Directions | An exact reproduction of the lines from the one with "toadstool/russet <122,425,183,478> =>" to the end of the data below is required. No other lines may be included.

Data provided |
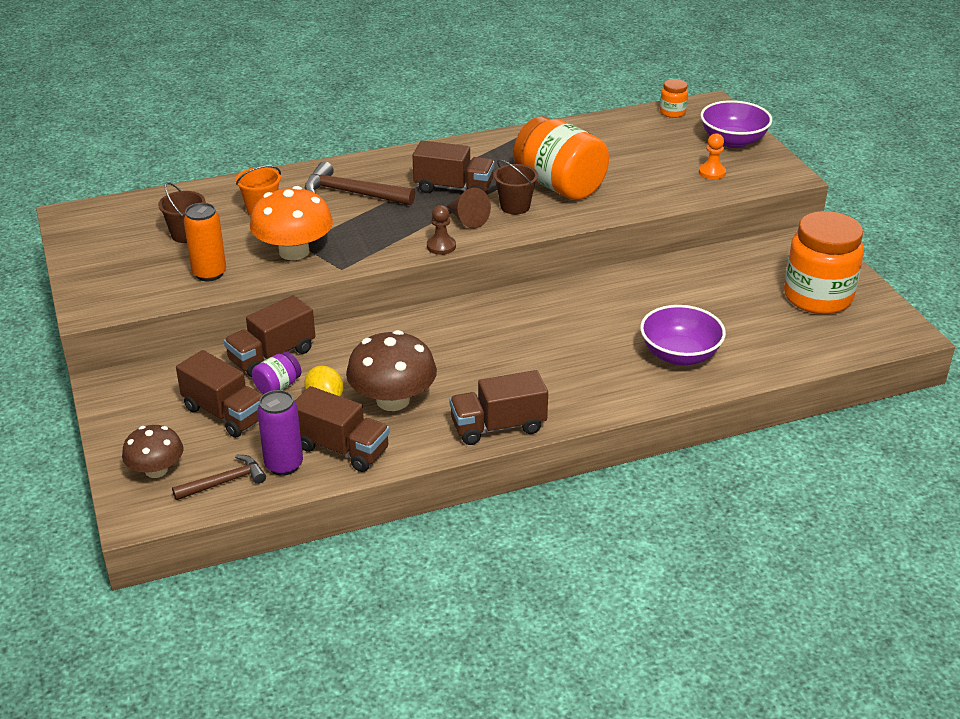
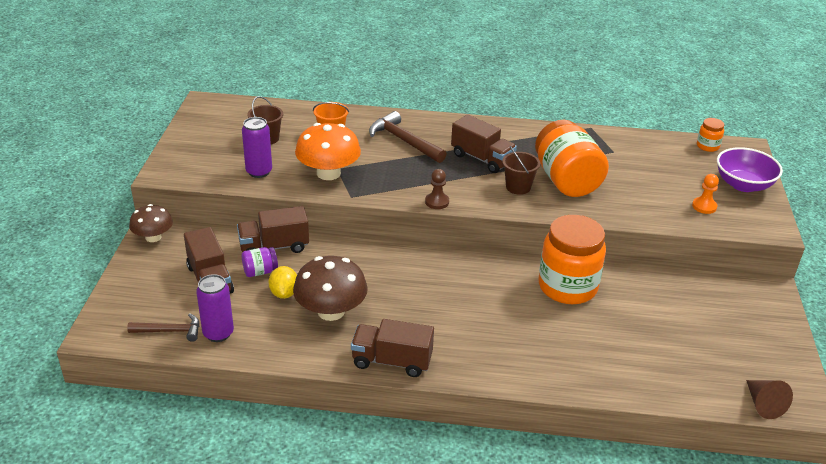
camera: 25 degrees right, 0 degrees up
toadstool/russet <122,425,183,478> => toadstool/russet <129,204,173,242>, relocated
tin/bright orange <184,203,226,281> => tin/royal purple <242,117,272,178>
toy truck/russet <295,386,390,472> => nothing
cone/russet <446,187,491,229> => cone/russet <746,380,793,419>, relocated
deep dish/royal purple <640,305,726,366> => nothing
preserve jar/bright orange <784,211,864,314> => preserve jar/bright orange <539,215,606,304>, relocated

Task output |
toadstool/russet <122,425,183,478> => toadstool/russet <129,204,173,242>, relocated
tin/bright orange <184,203,226,281> => tin/royal purple <242,117,272,178>
toy truck/russet <295,386,390,472> => nothing
cone/russet <446,187,491,229> => cone/russet <746,380,793,419>, relocated
deep dish/royal purple <640,305,726,366> => nothing
preserve jar/bright orange <784,211,864,314> => preserve jar/bright orange <539,215,606,304>, relocated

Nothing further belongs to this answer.